Tarea planteada - Copia las líneas que van desde la que contiene "vein (725, 258)" hasta la que contiene "Flintcombe (149, 438)", ambas incluidas, y sustituye "daily" por "weekly" sin alterar nada más.

Datos de entrada -
--------

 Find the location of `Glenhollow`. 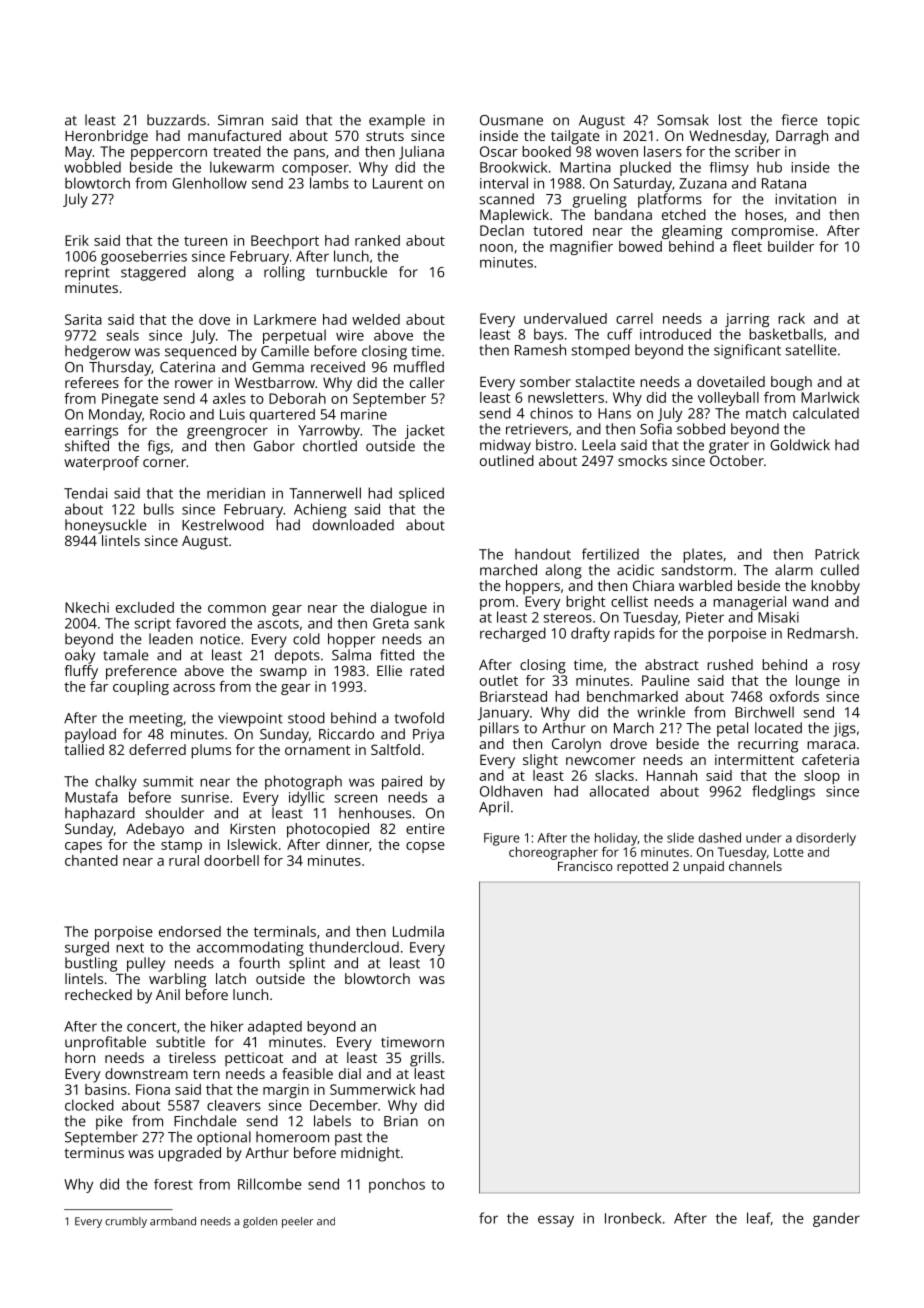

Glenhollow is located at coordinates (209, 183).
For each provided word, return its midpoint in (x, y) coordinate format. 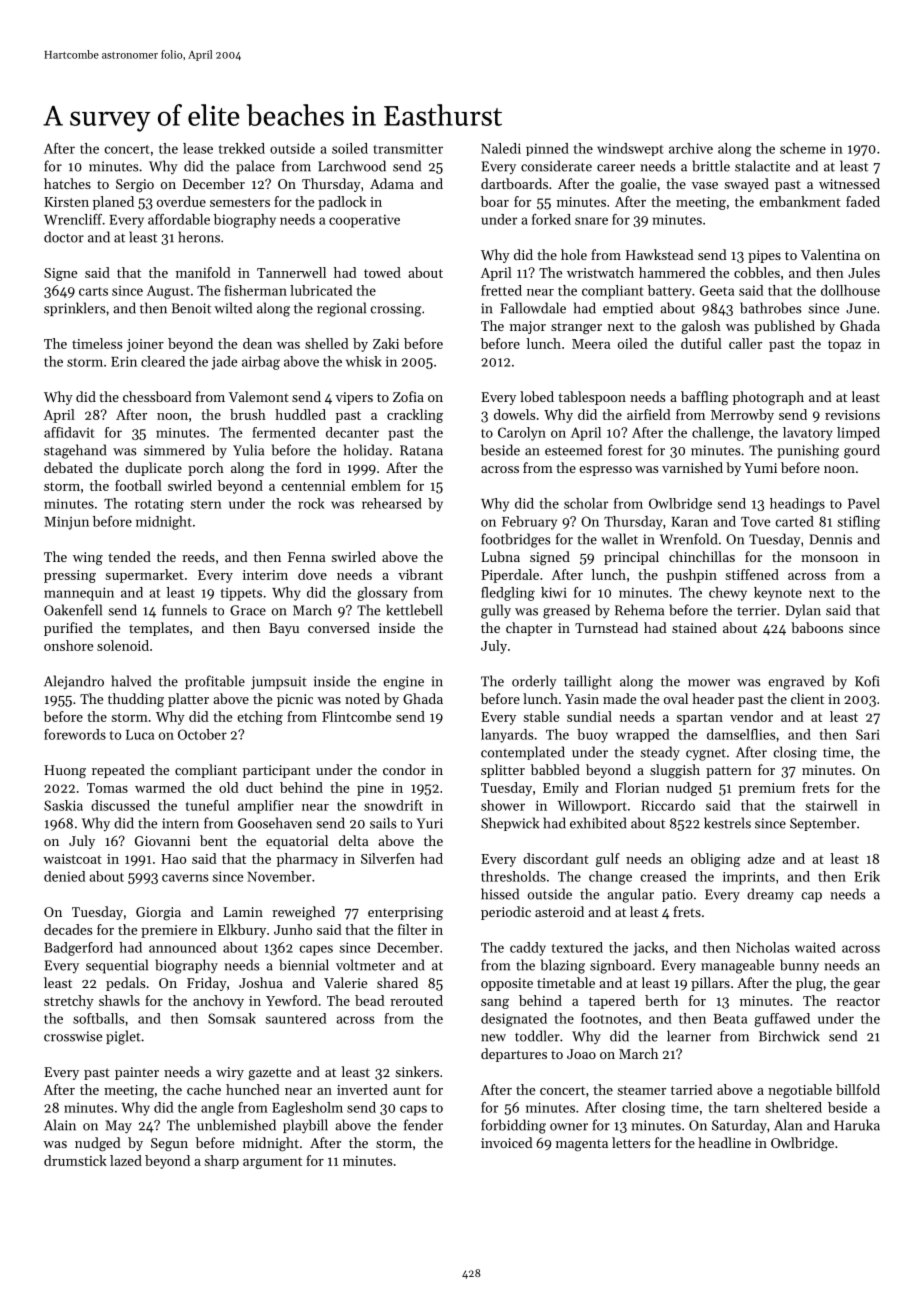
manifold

--------

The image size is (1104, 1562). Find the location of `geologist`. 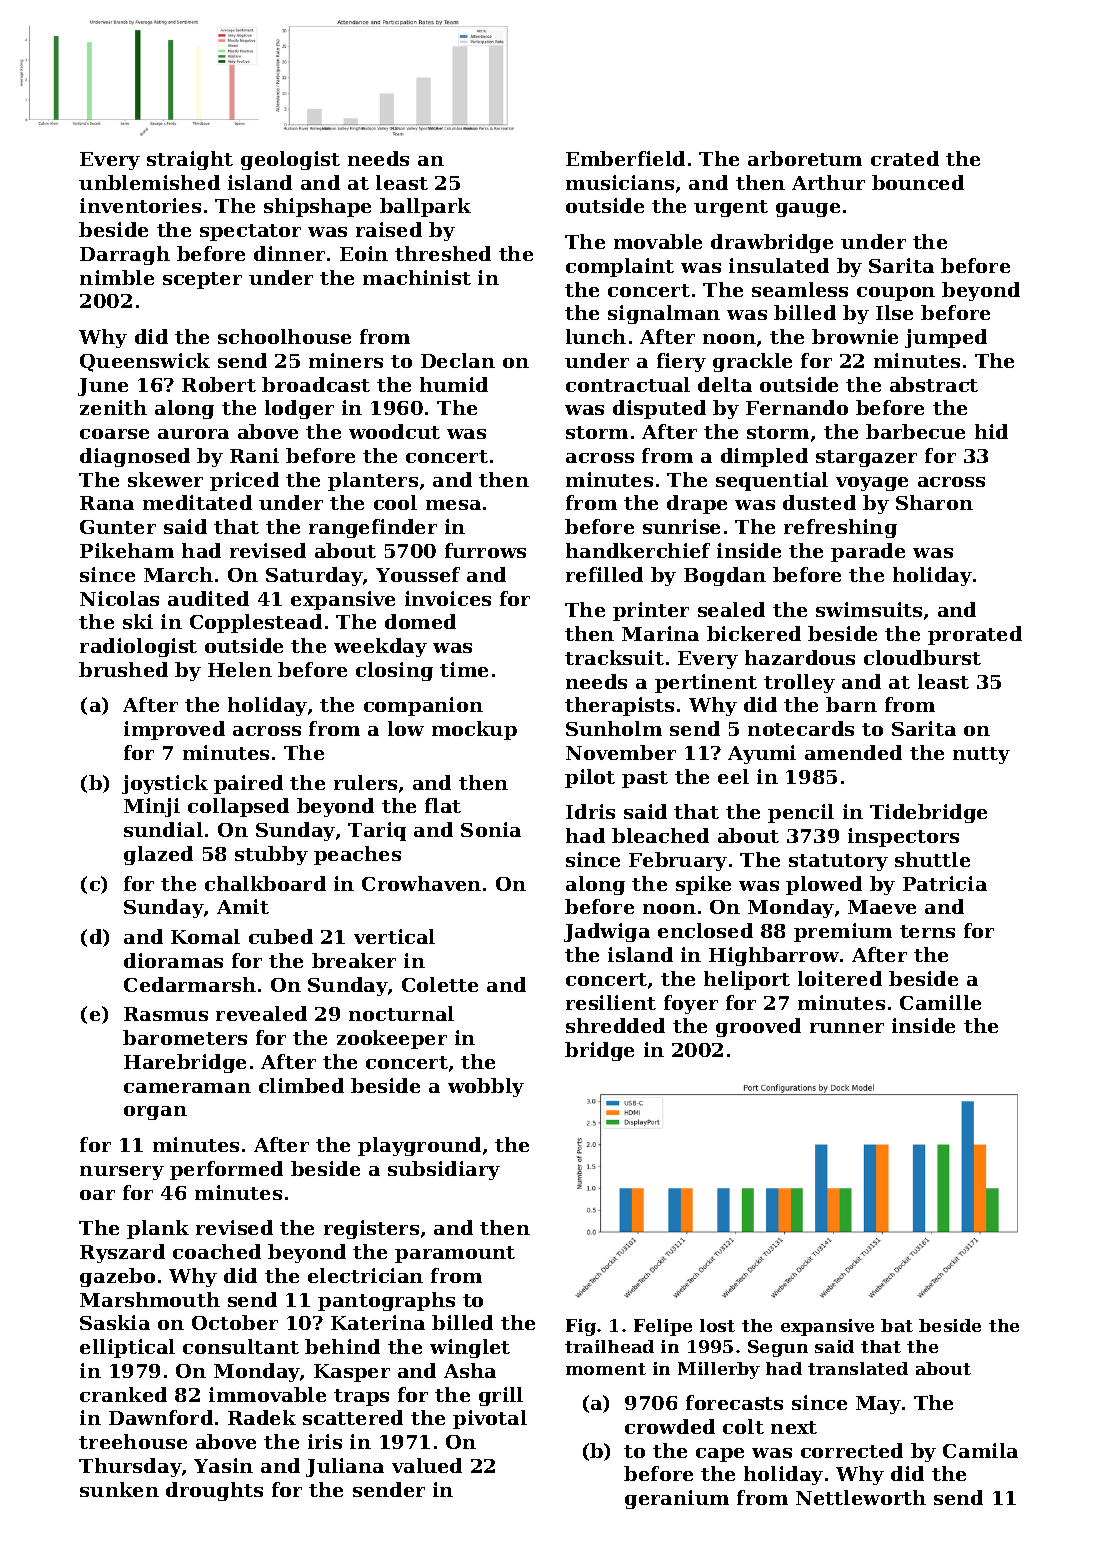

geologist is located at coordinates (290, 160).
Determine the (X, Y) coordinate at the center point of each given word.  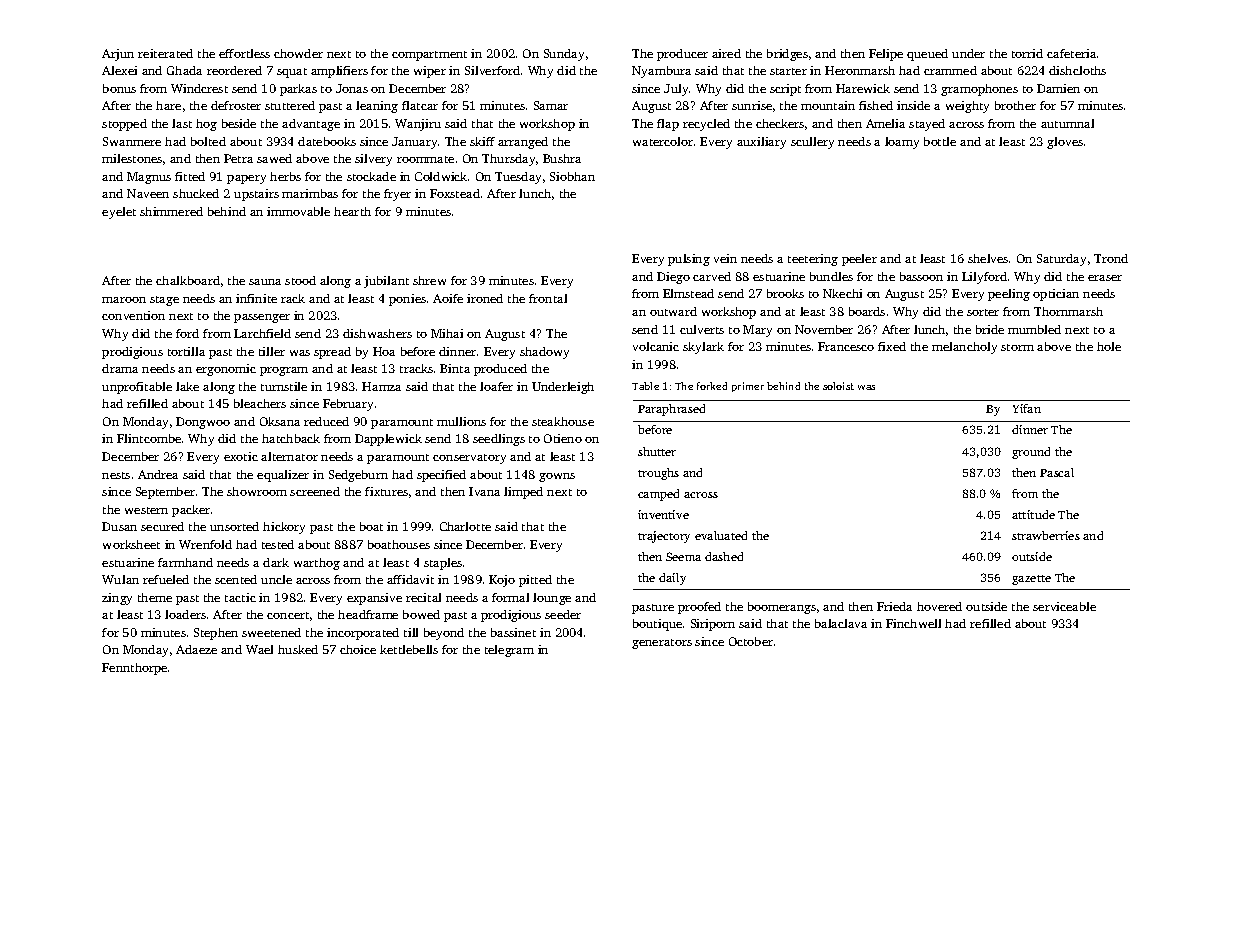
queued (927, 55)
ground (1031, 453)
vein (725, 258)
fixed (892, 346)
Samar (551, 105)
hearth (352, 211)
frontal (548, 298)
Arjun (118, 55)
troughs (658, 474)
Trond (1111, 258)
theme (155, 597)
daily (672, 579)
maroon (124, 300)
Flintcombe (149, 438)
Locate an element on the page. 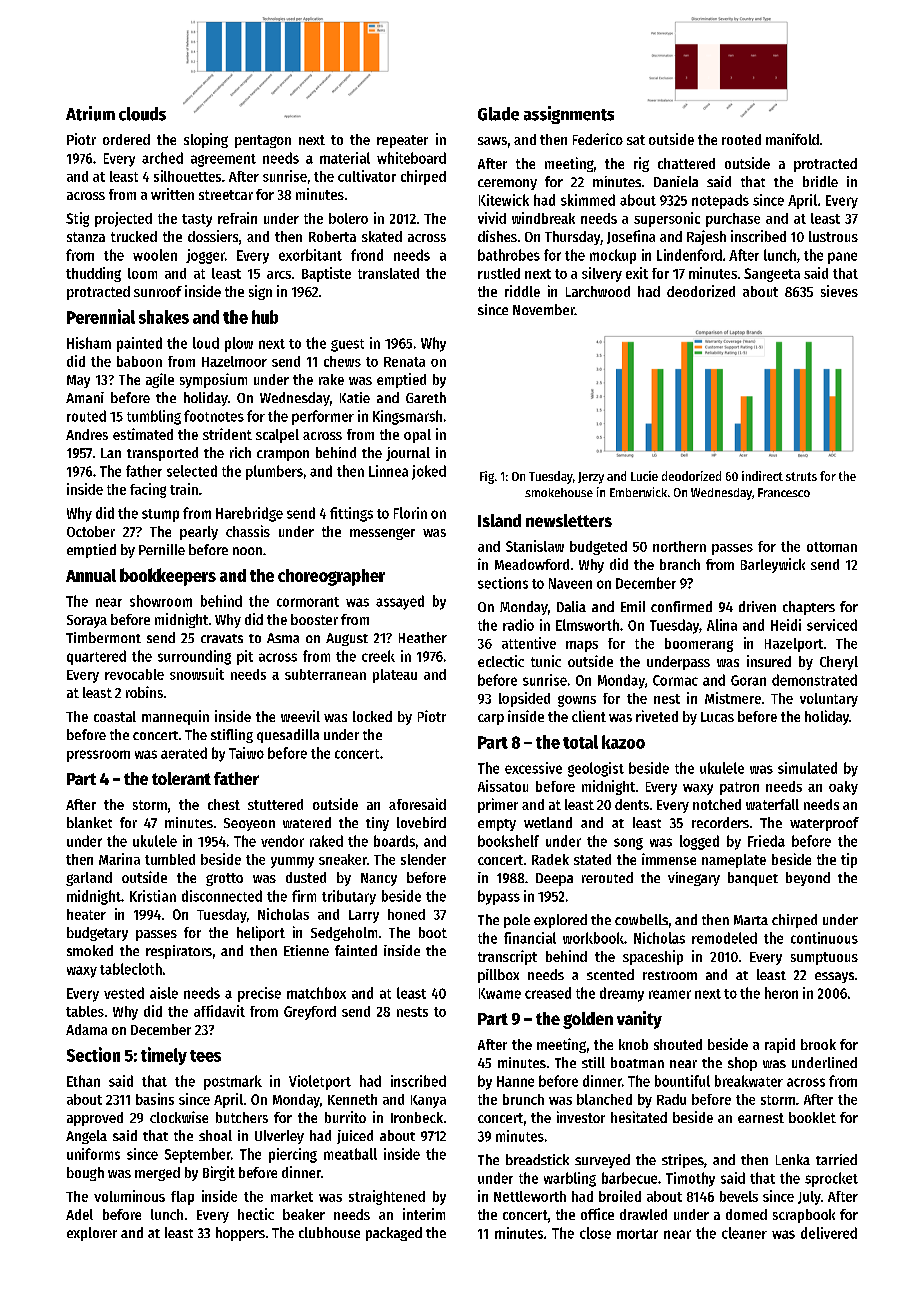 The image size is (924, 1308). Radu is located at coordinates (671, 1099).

--------

Respuesta -
vein (725, 258)
fixed (892, 346)
Samar (551, 105)
hearth (352, 211)
frontal (548, 298)
Arjun (118, 55)
troughs (658, 474)
Trond (1111, 258)
theme (155, 597)
weekly (672, 579)
maroon (124, 300)
Flintcombe (149, 438)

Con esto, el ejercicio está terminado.